Before and after coordinates:
--------

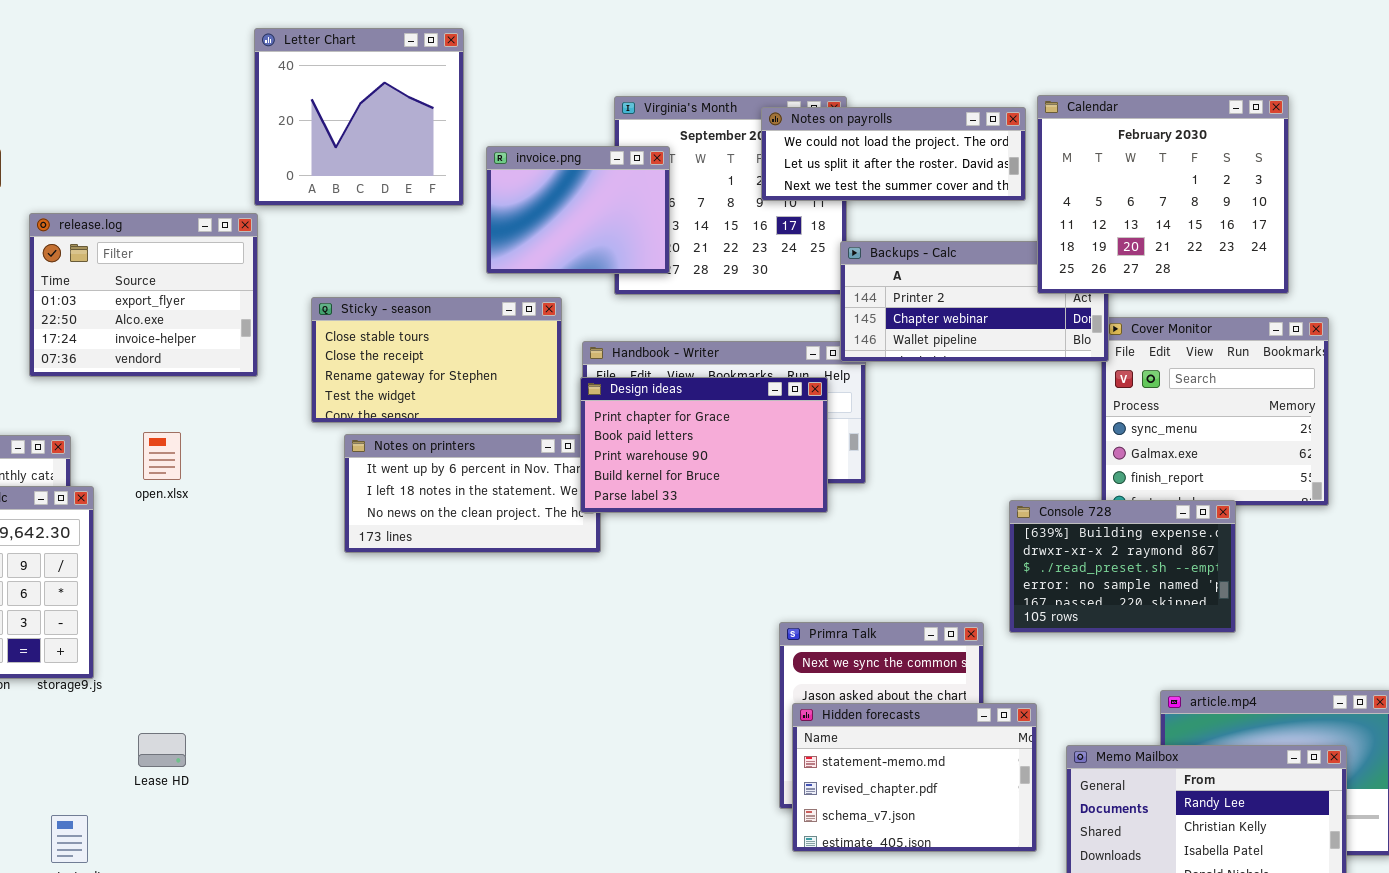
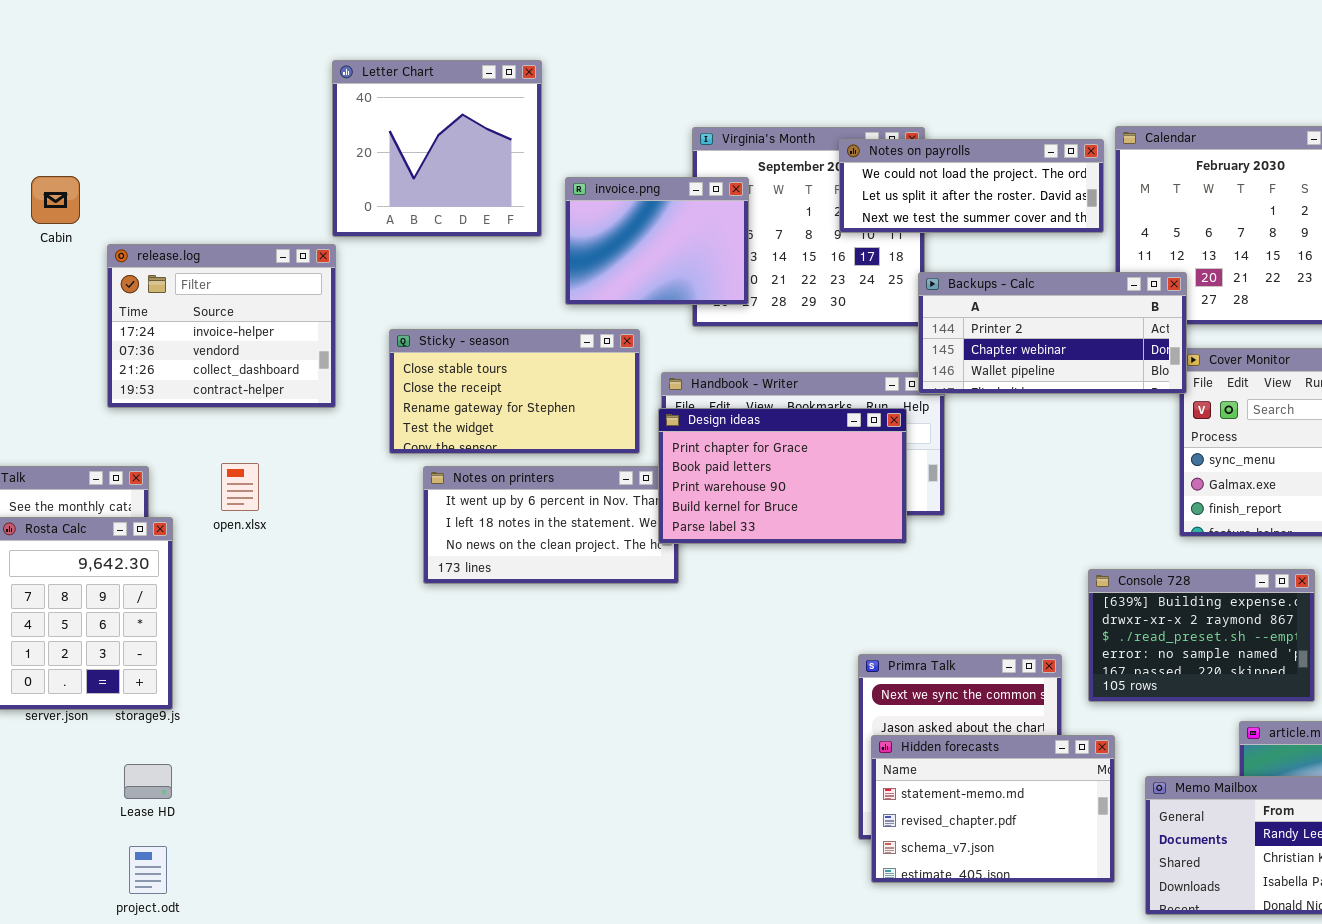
release.log: [29,213,258,377] -> [107,244,336,408], scrolled down 2 rows
Backups - Calc: [840,241,1109,362] -> [918,272,1187,394], raised
Console 728: [1009,500,1236,633] -> [1088,569,1315,702], moved
Lease HD: [138,733,186,767] -> [124,764,172,799], moved

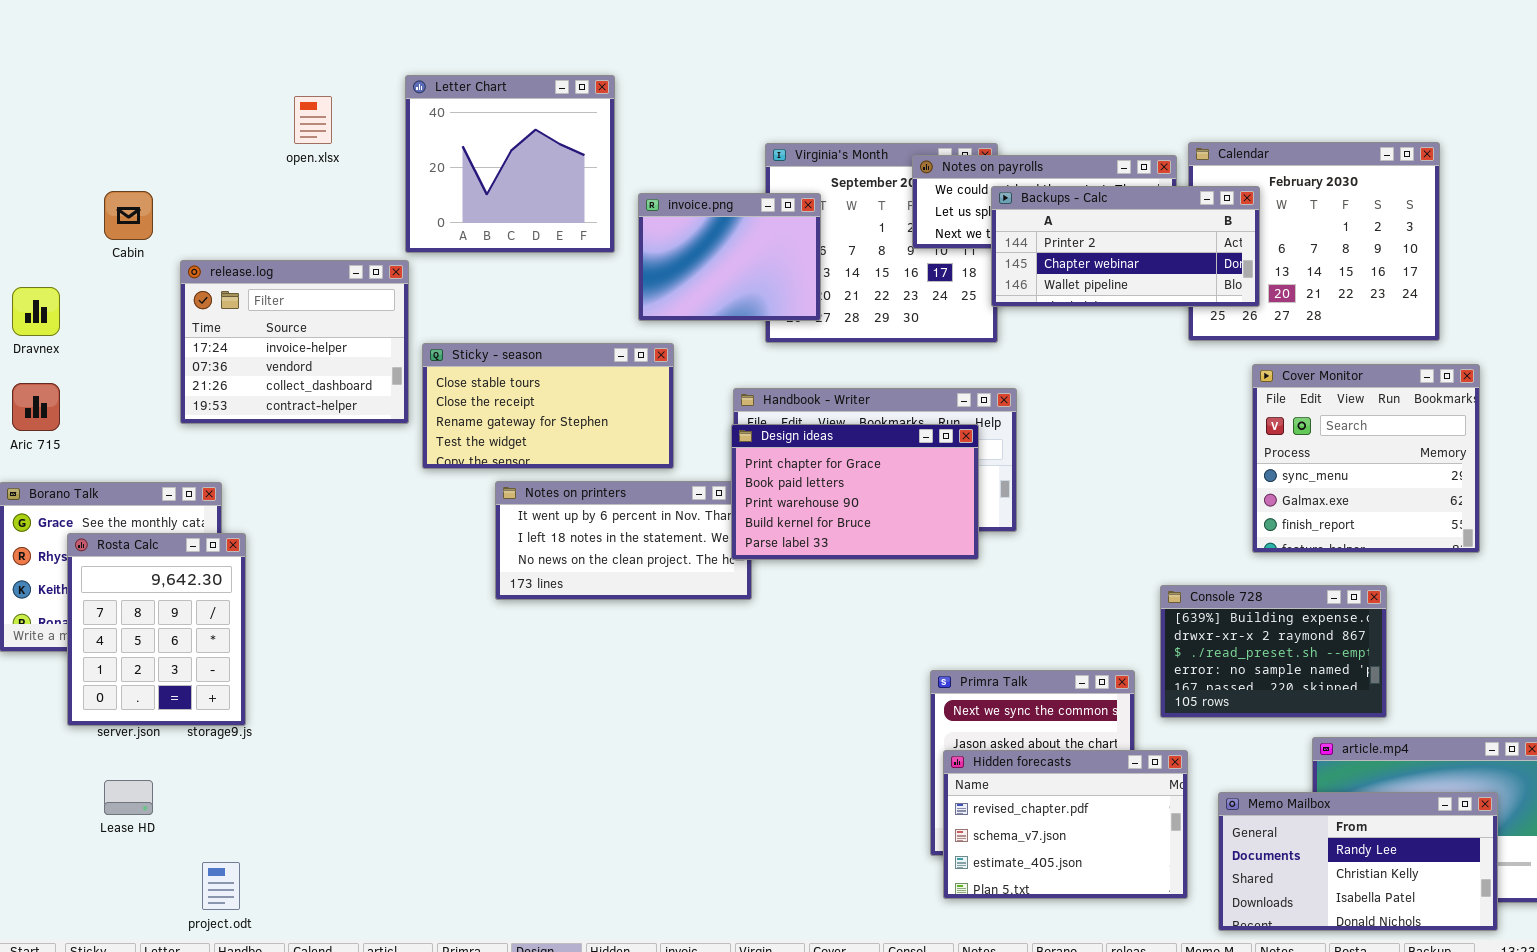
Backups - Calc: [918,272,1187,394] -> [991,186,1260,307], moved
Sticky - season: [389,329,640,454] -> [422,343,674,469], moved
open.xlsx: [221,463,259,511] -> [294,96,332,144], moved
Hidden forecasts: [871,735,1115,883] -> [943,750,1188,899], scrolled down 1 row
Lease HD: [124,764,172,799] -> [104,780,153,815], moved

--------

Report how many lines of the records above contain the word "Backups", giving only the number.

2